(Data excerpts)
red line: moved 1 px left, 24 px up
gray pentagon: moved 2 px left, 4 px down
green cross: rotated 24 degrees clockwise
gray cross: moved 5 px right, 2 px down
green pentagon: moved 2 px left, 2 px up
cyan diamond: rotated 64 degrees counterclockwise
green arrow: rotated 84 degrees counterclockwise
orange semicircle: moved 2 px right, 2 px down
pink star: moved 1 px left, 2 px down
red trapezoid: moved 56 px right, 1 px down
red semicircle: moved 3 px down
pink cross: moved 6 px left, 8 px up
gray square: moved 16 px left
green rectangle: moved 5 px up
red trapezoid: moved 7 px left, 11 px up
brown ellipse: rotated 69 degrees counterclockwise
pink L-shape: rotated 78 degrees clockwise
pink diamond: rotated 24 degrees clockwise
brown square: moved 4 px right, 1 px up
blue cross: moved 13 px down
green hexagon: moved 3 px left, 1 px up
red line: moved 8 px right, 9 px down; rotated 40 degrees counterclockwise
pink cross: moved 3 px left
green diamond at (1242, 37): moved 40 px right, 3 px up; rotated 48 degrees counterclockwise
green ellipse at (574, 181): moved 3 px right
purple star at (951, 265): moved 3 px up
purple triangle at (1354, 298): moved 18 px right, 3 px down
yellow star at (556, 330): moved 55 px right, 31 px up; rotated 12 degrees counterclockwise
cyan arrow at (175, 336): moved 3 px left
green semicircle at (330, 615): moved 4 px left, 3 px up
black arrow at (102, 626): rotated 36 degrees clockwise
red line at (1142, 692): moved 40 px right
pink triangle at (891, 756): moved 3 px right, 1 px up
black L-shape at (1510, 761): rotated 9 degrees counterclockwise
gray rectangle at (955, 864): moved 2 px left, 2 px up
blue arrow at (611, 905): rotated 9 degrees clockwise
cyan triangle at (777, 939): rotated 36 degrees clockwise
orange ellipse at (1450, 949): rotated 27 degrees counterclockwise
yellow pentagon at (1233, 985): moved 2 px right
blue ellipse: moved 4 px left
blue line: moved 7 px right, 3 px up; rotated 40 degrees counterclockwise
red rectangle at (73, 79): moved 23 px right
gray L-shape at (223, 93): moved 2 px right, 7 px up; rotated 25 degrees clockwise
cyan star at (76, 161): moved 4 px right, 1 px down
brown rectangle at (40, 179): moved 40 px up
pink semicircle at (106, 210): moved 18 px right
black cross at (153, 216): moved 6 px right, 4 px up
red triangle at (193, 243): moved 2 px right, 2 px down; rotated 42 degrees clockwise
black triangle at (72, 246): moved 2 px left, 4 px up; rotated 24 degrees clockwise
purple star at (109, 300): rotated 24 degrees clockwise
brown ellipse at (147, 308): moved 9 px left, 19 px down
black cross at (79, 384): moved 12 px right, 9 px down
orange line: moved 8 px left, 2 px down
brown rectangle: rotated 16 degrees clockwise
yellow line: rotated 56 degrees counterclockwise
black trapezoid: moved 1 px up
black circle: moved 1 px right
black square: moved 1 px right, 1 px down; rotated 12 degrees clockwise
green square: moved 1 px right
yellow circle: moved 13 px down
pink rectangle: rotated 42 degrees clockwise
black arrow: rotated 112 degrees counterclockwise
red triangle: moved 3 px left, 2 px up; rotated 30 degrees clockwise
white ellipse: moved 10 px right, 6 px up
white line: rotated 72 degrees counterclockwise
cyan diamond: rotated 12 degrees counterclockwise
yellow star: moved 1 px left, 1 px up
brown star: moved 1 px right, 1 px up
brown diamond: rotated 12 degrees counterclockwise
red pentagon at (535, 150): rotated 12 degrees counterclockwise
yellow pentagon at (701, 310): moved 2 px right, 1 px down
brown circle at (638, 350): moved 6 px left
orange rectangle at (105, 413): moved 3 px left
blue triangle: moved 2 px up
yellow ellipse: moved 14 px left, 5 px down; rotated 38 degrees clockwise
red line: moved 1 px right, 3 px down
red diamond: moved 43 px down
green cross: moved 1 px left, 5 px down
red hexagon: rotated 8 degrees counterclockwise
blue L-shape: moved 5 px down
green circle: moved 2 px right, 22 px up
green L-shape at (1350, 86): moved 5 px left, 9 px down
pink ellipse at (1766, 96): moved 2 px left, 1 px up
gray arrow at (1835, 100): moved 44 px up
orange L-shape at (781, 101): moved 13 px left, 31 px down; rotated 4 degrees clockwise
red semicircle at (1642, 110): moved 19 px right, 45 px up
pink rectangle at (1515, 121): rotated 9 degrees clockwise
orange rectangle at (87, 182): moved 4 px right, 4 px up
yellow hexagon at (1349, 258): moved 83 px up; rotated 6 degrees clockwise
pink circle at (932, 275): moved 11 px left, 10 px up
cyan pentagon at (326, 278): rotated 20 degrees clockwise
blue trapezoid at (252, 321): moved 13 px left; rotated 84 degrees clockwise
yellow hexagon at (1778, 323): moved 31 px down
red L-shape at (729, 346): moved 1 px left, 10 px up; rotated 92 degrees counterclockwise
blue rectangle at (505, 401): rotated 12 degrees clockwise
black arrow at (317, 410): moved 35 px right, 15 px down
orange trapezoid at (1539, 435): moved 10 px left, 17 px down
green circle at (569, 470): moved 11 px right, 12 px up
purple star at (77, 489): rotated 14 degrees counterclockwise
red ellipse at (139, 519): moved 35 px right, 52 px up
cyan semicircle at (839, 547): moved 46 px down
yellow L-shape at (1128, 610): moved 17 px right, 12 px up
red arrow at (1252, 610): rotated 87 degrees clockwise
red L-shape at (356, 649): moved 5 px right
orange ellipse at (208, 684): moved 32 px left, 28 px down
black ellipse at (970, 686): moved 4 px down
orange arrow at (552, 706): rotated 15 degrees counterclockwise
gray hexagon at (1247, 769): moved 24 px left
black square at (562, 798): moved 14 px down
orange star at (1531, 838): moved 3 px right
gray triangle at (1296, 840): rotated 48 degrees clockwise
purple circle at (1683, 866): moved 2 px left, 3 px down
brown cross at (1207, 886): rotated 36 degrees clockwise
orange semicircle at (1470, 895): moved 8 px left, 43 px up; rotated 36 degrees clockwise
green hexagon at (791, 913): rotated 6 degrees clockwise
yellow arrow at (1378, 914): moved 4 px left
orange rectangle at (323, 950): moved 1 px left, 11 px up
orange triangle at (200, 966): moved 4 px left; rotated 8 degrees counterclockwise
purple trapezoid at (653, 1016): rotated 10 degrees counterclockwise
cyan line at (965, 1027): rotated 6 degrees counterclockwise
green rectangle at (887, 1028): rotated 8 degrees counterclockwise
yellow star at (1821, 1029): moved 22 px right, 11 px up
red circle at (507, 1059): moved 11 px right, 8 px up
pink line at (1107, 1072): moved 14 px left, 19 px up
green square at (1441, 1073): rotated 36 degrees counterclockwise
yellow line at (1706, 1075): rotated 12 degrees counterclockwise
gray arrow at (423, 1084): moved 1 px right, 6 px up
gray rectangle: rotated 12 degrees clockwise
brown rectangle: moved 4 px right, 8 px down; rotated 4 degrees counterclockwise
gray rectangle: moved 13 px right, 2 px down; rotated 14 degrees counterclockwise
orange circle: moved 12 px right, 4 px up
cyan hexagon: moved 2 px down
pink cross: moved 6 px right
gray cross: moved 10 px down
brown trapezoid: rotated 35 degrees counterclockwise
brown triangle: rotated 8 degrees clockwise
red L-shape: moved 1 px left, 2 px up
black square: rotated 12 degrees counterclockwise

*Your objective*. Taking the records above, retype every line from the one with "pink ellipse at" down to the one with "orange star at (1531, 838): moved 3 px right", exactly and with nothing else.

*Solution for this task*.
pink ellipse at (1766, 96): moved 2 px left, 1 px up
gray arrow at (1835, 100): moved 44 px up
orange L-shape at (781, 101): moved 13 px left, 31 px down; rotated 4 degrees clockwise
red semicircle at (1642, 110): moved 19 px right, 45 px up
pink rectangle at (1515, 121): rotated 9 degrees clockwise
orange rectangle at (87, 182): moved 4 px right, 4 px up
yellow hexagon at (1349, 258): moved 83 px up; rotated 6 degrees clockwise
pink circle at (932, 275): moved 11 px left, 10 px up
cyan pentagon at (326, 278): rotated 20 degrees clockwise
blue trapezoid at (252, 321): moved 13 px left; rotated 84 degrees clockwise
yellow hexagon at (1778, 323): moved 31 px down
red L-shape at (729, 346): moved 1 px left, 10 px up; rotated 92 degrees counterclockwise
blue rectangle at (505, 401): rotated 12 degrees clockwise
black arrow at (317, 410): moved 35 px right, 15 px down
orange trapezoid at (1539, 435): moved 10 px left, 17 px down
green circle at (569, 470): moved 11 px right, 12 px up
purple star at (77, 489): rotated 14 degrees counterclockwise
red ellipse at (139, 519): moved 35 px right, 52 px up
cyan semicircle at (839, 547): moved 46 px down
yellow L-shape at (1128, 610): moved 17 px right, 12 px up
red arrow at (1252, 610): rotated 87 degrees clockwise
red L-shape at (356, 649): moved 5 px right
orange ellipse at (208, 684): moved 32 px left, 28 px down
black ellipse at (970, 686): moved 4 px down
orange arrow at (552, 706): rotated 15 degrees counterclockwise
gray hexagon at (1247, 769): moved 24 px left
black square at (562, 798): moved 14 px down
orange star at (1531, 838): moved 3 px right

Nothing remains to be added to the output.